* What is expected: Could the data below be copied exactly, minus the pictures?

(Records for the task begins)

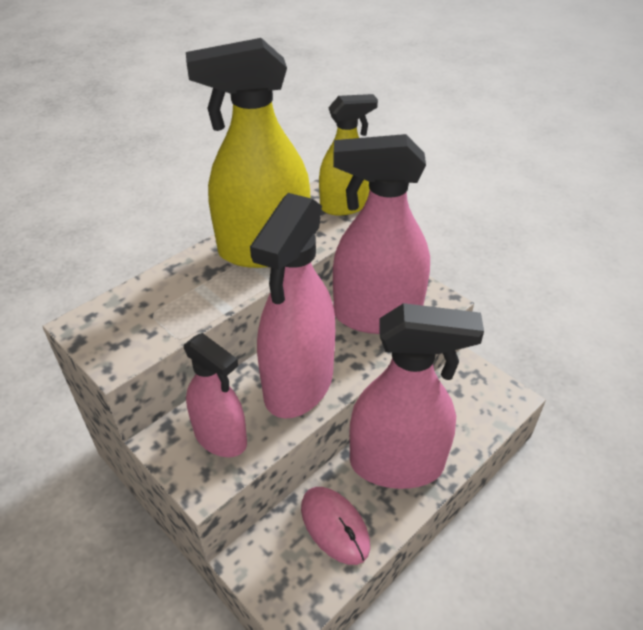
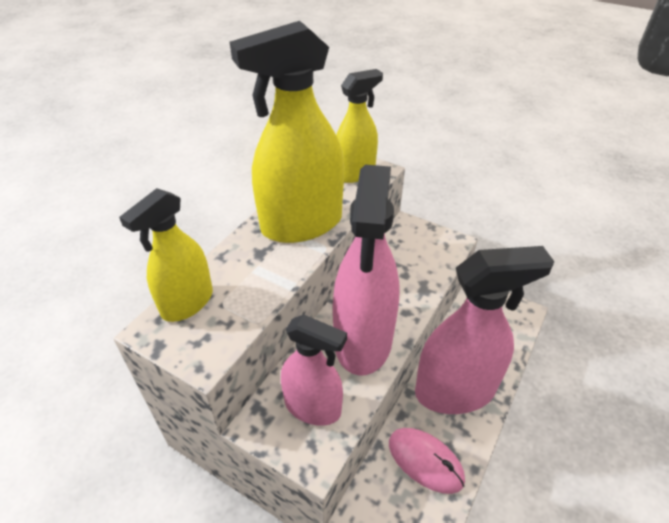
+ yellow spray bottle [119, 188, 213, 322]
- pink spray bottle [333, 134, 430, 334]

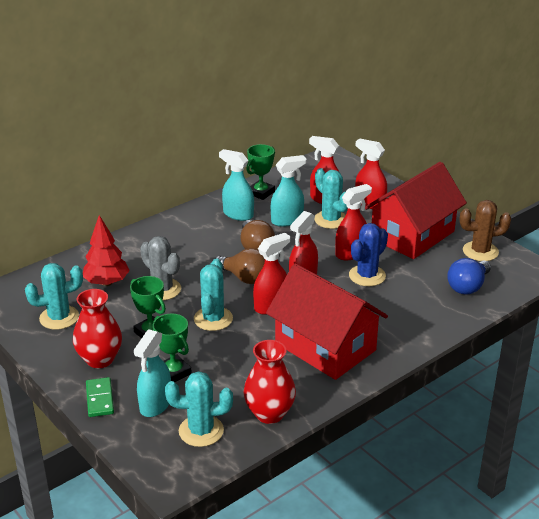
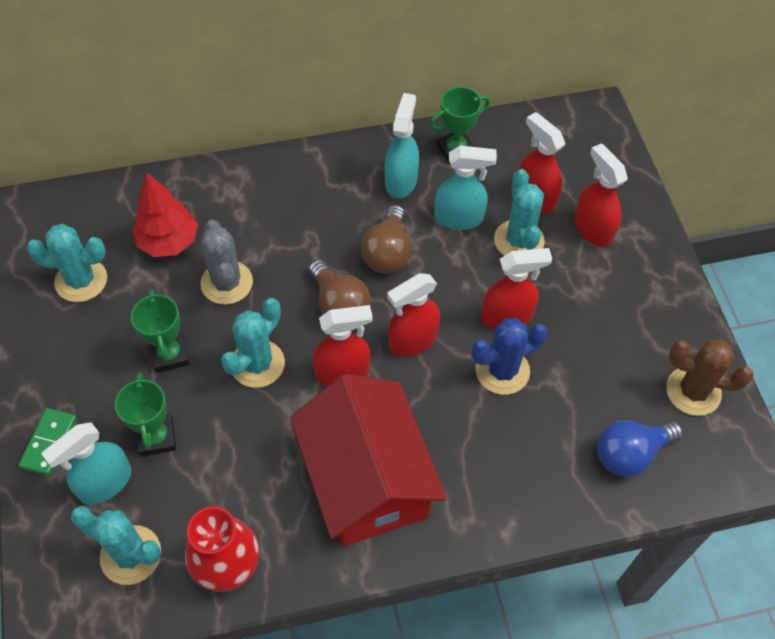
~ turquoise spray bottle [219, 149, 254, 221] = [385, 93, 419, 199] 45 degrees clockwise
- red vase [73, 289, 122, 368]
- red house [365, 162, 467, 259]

(Records for the task ends)

* Exercise result:
+ yellow spray bottle [119, 188, 213, 322]
- pink spray bottle [333, 134, 430, 334]

~ turquoise spray bottle [219, 149, 254, 221] = [385, 93, 419, 199] 45 degrees clockwise
- red vase [73, 289, 122, 368]
- red house [365, 162, 467, 259]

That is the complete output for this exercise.